◆ Directions ◆
Below are records. Find each line in them that holds the word "minus" and copy it.

[Structured diff data]
....................
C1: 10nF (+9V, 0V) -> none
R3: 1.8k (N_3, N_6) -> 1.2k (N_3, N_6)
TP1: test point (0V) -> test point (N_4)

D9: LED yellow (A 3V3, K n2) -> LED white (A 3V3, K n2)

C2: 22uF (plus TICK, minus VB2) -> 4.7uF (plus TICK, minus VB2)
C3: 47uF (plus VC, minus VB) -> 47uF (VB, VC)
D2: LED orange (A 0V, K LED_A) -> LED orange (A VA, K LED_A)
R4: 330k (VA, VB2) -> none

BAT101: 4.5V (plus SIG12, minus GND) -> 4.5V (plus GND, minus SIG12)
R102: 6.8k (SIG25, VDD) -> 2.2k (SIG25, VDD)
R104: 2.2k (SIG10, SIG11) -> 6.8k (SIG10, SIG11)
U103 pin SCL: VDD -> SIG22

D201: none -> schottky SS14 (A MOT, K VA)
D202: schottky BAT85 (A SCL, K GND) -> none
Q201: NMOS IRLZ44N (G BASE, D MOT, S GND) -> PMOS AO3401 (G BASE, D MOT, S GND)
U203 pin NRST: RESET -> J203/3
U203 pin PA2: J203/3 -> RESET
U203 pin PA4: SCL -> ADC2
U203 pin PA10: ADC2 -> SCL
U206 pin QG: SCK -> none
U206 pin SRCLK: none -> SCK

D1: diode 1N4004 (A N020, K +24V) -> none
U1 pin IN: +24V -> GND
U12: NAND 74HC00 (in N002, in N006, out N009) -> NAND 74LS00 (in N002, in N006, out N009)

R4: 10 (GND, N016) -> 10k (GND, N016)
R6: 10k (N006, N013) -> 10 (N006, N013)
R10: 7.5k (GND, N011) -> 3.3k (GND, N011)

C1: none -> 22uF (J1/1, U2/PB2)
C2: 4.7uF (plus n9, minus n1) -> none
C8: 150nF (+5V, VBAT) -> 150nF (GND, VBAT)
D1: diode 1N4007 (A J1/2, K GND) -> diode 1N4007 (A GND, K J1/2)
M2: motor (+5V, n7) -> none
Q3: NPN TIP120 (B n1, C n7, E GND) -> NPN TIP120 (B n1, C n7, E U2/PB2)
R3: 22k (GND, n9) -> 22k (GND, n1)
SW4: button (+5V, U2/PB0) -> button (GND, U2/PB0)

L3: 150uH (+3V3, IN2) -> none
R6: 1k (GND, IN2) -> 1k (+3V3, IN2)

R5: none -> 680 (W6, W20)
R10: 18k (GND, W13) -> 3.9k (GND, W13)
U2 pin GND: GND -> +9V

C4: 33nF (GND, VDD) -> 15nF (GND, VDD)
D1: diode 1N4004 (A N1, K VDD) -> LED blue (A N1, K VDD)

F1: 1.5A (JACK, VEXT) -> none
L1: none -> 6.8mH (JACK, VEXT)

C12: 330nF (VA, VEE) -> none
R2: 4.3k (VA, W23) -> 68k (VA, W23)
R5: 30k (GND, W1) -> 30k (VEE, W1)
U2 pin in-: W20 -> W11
....................
◆ Result below ◆
C2: 22uF (plus TICK, minus VB2) -> 4.7uF (plus TICK, minus VB2)
C3: 47uF (plus VC, minus VB) -> 47uF (VB, VC)
BAT101: 4.5V (plus SIG12, minus GND) -> 4.5V (plus GND, minus SIG12)
C2: 4.7uF (plus n9, minus n1) -> none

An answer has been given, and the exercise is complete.